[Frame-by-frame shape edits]
[Start of section]
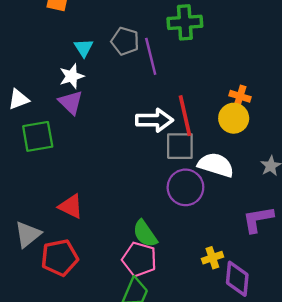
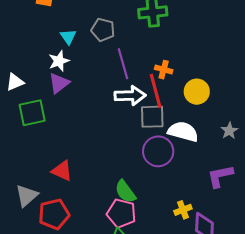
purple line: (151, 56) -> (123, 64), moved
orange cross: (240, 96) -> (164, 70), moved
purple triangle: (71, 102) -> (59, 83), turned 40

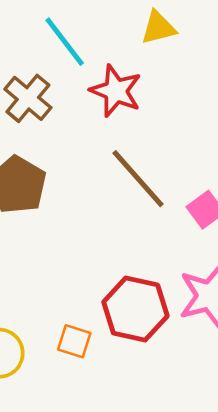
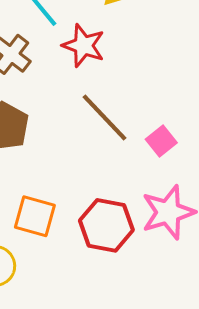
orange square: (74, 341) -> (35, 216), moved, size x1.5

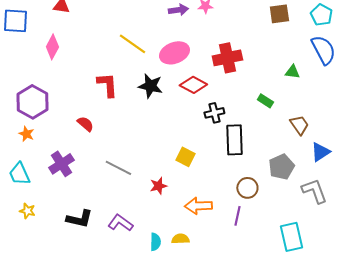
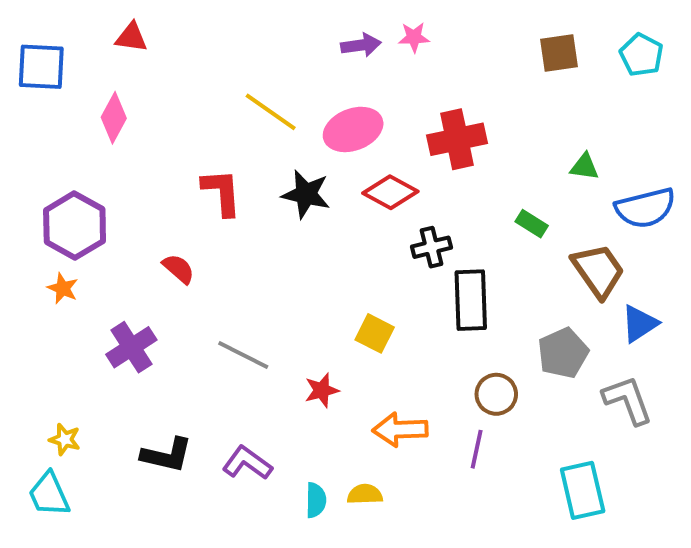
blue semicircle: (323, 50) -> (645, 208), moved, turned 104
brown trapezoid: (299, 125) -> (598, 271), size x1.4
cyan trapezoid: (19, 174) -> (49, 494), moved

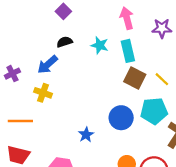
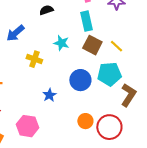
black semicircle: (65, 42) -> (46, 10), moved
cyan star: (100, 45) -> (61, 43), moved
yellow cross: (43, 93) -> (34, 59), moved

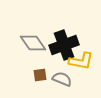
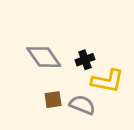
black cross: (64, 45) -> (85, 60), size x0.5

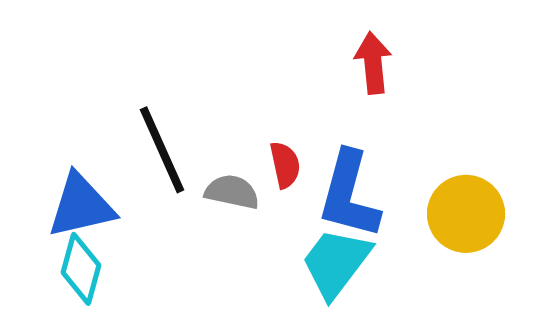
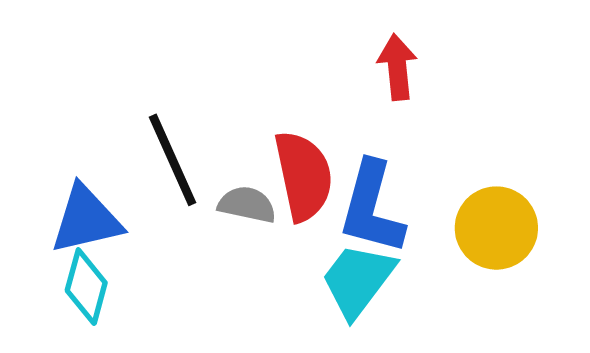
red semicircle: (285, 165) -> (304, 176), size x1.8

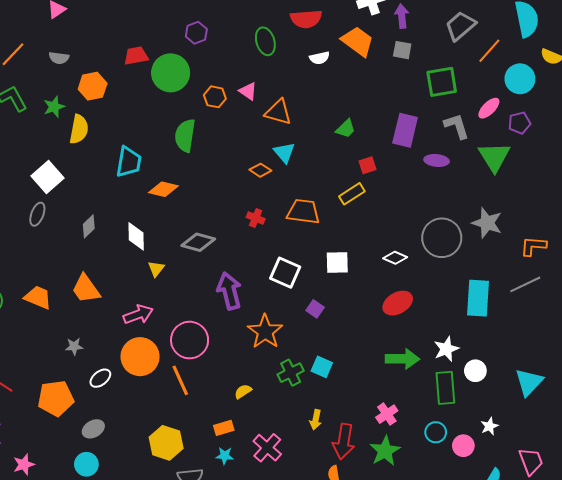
[End of section]
## TASK DESCRIPTION
Retype the records exactly. Any image in them should not appear in what you write.

## SOLUTION FOR THIS PROBLEM
purple line: (151, 56) -> (123, 64), moved
orange cross: (240, 96) -> (164, 70), moved
purple triangle: (71, 102) -> (59, 83), turned 40

orange square: (74, 341) -> (35, 216), moved, size x1.5

blue semicircle: (323, 50) -> (645, 208), moved, turned 104
brown trapezoid: (299, 125) -> (598, 271), size x1.4
cyan trapezoid: (19, 174) -> (49, 494), moved

black semicircle: (65, 42) -> (46, 10), moved
cyan star: (100, 45) -> (61, 43), moved
yellow cross: (43, 93) -> (34, 59), moved

black cross: (64, 45) -> (85, 60), size x0.5

red semicircle: (285, 165) -> (304, 176), size x1.8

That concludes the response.